How to complete this task —
Reproduce verbatim every line from the one that includes "C207: 47nF (NET9, NET10)" to the closing line of the entries; omit everything before it.

Data records —
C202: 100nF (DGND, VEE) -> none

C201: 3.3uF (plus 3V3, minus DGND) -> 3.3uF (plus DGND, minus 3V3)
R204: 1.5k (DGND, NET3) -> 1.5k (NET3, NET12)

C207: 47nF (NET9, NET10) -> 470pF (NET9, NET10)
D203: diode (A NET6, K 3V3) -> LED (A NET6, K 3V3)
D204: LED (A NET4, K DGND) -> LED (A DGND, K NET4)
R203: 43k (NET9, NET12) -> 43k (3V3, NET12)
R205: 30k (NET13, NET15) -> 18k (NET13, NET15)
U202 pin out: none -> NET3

Exercise response —
C207: 47nF (NET9, NET10) -> 470pF (NET9, NET10)
D203: diode (A NET6, K 3V3) -> LED (A NET6, K 3V3)
D204: LED (A NET4, K DGND) -> LED (A DGND, K NET4)
R203: 43k (NET9, NET12) -> 43k (3V3, NET12)
R205: 30k (NET13, NET15) -> 18k (NET13, NET15)
U202 pin out: none -> NET3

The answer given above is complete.